▶ _Exercise instructions_: Copy exactly, please, each line of the data below until the line that contains "[841, 414, 925, 489]" has been copied, beginning at the top.
Entries supplied: Begin
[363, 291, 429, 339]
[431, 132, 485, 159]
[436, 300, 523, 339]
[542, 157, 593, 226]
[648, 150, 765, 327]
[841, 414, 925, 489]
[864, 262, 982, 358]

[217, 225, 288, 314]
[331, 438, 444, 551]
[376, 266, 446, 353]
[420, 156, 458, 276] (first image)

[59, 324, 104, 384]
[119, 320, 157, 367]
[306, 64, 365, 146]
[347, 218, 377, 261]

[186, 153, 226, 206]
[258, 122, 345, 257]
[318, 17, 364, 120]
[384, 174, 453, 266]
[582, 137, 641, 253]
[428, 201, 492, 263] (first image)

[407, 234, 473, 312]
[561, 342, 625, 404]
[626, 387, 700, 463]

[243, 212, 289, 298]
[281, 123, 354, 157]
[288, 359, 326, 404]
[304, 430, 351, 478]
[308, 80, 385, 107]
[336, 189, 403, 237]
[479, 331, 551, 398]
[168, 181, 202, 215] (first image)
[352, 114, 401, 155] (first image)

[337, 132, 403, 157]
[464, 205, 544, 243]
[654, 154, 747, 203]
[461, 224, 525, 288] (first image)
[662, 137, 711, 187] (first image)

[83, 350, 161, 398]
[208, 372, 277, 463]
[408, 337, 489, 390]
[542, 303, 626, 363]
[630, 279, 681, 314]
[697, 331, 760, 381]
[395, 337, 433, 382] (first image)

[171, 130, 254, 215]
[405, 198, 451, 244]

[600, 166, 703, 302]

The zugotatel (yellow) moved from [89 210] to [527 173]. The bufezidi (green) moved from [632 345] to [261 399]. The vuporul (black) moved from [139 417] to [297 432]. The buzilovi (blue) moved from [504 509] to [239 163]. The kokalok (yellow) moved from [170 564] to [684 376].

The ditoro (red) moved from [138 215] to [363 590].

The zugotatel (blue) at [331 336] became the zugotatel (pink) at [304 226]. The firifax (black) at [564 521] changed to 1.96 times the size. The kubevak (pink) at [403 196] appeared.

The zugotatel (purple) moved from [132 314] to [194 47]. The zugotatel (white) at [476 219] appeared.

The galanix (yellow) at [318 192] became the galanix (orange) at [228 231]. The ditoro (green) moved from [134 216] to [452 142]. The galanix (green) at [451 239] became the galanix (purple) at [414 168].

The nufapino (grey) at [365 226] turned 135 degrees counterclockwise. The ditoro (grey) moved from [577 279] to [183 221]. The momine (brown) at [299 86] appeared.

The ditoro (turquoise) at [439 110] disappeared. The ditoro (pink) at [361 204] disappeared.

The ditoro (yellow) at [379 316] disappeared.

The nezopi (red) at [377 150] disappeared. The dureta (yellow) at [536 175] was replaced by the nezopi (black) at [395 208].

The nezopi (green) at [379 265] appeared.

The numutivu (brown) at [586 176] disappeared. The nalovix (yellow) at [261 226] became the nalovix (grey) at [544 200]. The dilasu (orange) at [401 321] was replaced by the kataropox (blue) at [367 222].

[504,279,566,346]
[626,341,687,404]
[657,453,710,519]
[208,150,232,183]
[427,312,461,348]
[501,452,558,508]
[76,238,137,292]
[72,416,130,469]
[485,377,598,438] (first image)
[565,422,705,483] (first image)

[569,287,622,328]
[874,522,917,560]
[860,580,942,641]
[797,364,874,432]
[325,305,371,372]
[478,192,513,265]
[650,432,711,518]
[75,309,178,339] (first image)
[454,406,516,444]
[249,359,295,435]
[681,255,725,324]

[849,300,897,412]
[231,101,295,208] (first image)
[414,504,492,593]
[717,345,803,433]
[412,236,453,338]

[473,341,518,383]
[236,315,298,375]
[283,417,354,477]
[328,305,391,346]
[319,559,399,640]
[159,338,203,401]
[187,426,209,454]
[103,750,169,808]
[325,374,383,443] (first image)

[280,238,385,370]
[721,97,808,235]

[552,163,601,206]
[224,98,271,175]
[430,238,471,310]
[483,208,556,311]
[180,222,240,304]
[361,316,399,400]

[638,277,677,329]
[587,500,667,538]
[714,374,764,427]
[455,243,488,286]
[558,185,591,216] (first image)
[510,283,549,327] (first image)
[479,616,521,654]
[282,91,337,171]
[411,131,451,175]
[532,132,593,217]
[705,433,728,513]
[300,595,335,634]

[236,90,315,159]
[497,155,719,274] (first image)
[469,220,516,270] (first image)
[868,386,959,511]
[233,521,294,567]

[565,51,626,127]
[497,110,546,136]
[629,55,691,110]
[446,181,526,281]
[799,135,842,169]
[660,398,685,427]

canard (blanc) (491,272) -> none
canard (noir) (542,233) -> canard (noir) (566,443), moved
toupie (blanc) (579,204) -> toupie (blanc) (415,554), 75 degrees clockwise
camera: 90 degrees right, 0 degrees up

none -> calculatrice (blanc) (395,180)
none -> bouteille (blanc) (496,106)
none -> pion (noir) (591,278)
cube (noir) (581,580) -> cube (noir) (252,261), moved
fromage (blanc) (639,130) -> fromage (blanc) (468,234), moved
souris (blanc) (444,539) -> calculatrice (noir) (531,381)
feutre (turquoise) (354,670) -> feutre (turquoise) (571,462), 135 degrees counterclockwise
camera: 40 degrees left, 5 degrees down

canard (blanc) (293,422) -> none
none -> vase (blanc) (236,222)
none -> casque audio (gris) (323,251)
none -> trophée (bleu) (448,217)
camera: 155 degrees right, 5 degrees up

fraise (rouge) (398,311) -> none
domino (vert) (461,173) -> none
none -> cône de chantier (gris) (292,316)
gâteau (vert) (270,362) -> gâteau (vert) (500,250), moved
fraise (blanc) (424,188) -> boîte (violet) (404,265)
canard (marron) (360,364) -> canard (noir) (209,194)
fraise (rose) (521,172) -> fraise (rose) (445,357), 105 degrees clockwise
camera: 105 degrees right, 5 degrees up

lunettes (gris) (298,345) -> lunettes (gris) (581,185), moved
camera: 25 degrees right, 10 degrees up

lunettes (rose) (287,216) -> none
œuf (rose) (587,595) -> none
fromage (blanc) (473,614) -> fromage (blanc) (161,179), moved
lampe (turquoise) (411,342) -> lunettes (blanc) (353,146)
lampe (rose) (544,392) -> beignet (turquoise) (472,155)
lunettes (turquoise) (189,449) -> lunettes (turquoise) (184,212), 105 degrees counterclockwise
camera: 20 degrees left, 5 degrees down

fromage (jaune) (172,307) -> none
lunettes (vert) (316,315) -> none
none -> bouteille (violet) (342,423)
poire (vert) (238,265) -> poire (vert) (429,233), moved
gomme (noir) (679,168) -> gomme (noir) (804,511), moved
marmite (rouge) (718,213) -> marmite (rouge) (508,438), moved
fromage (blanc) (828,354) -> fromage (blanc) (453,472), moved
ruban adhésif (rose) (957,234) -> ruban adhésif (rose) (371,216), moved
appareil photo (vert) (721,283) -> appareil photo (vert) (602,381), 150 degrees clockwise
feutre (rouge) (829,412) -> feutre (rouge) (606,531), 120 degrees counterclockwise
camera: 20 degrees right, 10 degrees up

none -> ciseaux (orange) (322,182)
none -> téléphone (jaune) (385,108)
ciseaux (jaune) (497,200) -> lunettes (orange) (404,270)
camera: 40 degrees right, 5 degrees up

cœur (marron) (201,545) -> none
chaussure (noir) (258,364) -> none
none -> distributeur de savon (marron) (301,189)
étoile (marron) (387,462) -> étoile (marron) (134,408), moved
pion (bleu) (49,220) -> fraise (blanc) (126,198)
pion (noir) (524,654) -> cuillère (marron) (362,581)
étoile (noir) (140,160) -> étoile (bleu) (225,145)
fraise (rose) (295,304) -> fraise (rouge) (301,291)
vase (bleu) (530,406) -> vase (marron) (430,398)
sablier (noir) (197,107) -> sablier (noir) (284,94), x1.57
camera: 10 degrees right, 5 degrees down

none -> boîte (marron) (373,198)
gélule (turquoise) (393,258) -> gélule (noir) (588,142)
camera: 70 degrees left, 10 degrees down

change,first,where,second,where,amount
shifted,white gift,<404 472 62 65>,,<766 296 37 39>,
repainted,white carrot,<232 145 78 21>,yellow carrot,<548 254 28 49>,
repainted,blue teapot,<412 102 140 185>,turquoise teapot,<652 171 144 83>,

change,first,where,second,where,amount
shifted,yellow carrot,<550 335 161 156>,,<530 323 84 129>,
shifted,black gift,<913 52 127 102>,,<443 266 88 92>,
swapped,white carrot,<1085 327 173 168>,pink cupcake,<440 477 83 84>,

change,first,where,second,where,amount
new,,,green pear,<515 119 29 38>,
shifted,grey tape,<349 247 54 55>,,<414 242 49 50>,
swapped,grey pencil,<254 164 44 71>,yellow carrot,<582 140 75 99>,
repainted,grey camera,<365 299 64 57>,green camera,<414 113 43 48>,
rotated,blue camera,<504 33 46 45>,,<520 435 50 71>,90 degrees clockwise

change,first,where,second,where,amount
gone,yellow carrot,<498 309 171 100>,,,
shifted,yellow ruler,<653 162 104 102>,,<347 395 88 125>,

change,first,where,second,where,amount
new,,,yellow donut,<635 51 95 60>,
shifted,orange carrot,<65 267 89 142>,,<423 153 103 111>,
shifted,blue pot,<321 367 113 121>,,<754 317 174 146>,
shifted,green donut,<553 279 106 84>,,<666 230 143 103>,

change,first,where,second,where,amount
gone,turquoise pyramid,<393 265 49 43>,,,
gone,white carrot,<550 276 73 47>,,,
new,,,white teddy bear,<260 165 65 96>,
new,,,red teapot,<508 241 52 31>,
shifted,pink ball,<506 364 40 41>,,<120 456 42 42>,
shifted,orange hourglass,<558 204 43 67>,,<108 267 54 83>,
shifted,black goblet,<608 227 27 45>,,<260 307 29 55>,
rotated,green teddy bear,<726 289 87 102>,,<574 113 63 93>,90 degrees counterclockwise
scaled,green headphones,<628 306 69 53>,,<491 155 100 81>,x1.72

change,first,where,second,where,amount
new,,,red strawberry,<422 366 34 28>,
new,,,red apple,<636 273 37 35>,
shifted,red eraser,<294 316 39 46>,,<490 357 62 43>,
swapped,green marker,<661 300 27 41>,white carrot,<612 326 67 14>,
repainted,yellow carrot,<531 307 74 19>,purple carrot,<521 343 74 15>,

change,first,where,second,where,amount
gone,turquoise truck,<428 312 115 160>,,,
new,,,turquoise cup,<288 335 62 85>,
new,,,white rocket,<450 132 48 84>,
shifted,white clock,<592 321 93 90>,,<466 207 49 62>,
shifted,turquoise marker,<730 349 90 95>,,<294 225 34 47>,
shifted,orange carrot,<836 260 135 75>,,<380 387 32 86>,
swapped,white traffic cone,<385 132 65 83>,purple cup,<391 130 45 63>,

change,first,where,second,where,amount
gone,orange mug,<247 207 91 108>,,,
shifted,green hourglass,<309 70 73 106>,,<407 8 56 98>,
Entries supplied: End
▶ _Task response_:
[363, 291, 429, 339]
[431, 132, 485, 159]
[436, 300, 523, 339]
[542, 157, 593, 226]
[648, 150, 765, 327]
[841, 414, 925, 489]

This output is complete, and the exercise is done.